[Opening Records shown section]
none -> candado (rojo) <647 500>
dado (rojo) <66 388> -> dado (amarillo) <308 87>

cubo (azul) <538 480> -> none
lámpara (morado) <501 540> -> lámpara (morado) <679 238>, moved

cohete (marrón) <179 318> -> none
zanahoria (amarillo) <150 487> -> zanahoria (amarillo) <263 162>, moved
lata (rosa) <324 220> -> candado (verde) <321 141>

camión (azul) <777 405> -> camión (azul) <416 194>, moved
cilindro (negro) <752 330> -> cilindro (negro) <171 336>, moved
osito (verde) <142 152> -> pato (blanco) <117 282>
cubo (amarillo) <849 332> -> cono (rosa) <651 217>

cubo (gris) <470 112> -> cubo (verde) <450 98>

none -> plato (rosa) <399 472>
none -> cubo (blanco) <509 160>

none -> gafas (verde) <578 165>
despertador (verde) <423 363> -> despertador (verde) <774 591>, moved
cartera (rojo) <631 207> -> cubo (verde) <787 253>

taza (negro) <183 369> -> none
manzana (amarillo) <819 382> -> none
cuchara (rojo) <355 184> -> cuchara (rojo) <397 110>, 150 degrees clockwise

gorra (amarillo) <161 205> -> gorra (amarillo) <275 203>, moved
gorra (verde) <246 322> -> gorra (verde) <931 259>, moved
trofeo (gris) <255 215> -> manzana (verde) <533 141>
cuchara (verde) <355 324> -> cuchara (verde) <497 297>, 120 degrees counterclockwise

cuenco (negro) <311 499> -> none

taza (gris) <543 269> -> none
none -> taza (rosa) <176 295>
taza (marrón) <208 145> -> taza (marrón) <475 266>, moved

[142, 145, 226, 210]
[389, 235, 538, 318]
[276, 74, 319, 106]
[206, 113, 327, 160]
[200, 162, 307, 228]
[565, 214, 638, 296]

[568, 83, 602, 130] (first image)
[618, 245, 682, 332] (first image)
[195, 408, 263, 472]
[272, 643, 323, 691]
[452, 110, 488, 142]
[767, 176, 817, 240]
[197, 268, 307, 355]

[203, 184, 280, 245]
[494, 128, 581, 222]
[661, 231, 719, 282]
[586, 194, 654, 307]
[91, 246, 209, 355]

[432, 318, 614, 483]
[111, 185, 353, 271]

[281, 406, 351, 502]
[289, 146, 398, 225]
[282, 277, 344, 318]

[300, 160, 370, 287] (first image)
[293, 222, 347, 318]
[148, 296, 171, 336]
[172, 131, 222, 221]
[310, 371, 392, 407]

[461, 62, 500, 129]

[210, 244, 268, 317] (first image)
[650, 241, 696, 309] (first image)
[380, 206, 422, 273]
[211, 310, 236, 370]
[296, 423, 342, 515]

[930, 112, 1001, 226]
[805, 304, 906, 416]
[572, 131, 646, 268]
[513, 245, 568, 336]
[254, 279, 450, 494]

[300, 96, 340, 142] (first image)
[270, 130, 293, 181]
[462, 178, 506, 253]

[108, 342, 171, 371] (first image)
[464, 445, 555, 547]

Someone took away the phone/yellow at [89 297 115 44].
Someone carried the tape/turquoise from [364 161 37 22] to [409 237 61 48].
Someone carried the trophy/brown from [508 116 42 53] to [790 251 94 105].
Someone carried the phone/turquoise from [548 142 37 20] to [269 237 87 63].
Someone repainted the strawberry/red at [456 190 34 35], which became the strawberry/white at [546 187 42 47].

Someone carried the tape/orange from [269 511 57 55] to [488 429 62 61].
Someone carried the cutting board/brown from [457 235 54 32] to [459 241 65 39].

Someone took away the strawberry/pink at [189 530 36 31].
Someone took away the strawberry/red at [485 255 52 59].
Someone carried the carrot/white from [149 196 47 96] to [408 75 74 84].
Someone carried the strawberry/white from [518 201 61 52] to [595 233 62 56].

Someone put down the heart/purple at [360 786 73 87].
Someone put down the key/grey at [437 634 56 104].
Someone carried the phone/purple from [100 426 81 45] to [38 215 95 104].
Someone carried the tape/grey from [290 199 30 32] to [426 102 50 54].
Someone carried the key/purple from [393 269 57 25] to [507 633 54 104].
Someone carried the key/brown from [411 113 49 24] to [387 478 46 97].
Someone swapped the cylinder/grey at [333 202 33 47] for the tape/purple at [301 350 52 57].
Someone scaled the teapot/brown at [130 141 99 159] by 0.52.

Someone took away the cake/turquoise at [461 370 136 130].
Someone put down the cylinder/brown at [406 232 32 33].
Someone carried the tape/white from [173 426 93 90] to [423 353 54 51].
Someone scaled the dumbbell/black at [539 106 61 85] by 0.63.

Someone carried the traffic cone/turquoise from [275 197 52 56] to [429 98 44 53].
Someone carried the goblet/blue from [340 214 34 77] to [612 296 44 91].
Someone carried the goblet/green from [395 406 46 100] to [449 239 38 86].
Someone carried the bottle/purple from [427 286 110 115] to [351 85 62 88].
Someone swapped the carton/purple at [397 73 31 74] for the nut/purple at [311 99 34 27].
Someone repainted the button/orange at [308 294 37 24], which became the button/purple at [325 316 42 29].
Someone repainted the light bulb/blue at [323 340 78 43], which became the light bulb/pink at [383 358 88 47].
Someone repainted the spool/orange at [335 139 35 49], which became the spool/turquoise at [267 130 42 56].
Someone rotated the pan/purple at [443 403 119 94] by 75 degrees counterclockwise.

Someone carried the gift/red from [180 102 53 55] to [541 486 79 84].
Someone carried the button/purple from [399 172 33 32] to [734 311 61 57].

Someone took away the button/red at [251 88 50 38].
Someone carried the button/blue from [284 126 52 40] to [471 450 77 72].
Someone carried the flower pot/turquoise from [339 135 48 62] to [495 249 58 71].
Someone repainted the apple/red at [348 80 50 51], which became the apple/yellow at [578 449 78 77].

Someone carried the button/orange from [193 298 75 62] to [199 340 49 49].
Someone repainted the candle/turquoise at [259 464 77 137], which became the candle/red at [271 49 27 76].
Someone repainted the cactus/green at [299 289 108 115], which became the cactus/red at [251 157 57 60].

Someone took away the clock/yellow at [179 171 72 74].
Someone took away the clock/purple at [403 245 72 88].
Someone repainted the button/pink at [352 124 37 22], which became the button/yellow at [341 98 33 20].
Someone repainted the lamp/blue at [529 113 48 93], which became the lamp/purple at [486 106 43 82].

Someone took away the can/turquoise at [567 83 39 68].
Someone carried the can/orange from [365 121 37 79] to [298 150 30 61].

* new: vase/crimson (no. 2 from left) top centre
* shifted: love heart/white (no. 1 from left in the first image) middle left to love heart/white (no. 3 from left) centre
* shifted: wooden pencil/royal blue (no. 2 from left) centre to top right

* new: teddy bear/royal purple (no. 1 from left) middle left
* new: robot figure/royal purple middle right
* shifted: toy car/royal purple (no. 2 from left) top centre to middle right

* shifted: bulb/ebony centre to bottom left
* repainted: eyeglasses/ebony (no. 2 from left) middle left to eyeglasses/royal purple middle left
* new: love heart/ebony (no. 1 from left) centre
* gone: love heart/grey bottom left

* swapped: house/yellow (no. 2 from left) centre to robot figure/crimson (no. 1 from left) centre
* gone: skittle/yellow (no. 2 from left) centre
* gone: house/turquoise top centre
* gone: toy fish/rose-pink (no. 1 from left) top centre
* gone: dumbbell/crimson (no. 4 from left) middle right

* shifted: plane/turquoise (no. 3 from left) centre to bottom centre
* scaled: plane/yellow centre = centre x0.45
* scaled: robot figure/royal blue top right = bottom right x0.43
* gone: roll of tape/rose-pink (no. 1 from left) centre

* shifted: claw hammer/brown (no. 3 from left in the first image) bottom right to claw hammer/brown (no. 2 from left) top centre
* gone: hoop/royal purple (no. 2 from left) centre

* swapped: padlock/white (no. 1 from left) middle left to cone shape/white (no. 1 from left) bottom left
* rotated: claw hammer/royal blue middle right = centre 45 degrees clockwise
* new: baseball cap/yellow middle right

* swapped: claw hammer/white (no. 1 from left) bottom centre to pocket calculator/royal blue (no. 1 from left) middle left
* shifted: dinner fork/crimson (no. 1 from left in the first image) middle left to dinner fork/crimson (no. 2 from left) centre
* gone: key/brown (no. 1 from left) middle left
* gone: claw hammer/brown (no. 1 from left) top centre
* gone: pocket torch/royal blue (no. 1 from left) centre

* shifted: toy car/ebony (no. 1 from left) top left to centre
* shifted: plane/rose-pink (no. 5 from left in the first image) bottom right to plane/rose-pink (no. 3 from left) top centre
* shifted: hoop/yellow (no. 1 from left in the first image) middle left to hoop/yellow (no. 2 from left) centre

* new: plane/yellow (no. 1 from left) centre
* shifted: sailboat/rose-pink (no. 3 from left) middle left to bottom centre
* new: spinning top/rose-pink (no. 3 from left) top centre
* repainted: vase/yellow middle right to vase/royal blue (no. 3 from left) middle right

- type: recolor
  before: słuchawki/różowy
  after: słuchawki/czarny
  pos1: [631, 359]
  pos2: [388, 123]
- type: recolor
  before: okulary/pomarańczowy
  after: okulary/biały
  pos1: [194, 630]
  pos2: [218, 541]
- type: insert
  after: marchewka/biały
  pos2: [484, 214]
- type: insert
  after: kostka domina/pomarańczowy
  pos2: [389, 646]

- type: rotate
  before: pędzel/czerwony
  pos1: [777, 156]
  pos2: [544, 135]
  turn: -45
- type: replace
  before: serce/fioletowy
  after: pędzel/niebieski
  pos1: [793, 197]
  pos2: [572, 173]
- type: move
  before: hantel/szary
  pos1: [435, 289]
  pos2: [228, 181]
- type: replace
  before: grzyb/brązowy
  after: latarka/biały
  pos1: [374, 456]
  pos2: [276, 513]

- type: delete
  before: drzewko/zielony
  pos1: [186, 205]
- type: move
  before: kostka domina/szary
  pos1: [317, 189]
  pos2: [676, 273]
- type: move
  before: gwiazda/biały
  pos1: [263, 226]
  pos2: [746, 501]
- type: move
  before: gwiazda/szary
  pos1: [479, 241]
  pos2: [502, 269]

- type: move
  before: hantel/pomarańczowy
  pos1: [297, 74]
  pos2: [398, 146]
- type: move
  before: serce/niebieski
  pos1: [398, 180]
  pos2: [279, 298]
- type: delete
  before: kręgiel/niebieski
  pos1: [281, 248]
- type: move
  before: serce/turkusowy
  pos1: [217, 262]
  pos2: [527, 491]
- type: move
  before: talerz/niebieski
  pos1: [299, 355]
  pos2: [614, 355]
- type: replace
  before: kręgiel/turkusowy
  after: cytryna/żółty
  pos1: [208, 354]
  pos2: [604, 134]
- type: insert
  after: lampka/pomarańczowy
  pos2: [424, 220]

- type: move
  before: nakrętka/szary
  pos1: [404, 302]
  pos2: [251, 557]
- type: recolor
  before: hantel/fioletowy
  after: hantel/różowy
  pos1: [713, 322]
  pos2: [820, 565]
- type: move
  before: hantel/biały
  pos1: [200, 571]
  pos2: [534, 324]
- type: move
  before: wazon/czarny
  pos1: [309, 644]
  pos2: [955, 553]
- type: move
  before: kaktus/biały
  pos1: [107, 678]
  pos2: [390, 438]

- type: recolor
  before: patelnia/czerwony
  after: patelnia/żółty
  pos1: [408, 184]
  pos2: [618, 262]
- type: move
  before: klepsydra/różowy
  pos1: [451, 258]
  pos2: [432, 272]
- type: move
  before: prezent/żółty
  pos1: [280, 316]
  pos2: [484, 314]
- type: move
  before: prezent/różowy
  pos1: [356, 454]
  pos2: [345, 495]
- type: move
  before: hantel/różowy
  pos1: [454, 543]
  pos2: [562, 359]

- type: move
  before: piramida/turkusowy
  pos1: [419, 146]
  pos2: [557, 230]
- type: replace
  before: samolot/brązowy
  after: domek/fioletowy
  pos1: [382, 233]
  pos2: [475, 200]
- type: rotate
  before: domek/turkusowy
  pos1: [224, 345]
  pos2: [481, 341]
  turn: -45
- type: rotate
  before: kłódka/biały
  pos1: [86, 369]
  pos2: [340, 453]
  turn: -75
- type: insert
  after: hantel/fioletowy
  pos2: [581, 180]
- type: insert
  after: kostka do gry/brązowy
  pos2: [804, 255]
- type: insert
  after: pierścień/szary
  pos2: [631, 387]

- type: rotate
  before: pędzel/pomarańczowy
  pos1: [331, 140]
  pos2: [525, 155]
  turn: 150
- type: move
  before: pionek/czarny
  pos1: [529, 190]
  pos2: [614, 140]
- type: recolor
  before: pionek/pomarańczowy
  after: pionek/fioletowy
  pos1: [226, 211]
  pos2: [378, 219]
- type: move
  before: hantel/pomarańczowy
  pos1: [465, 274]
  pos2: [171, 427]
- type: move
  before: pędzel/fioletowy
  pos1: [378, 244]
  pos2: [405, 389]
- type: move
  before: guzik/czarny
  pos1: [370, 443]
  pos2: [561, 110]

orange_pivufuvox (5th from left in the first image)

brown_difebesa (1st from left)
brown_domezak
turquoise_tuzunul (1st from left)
[Closing Records shown section]
In your answer, include only the lines above starting at the line that holds "[389, 235, 538, 318]" and ending at the line that holds "[200, 162, 307, 228]", copied exactly.

## Exercise solution
[389, 235, 538, 318]
[276, 74, 319, 106]
[206, 113, 327, 160]
[200, 162, 307, 228]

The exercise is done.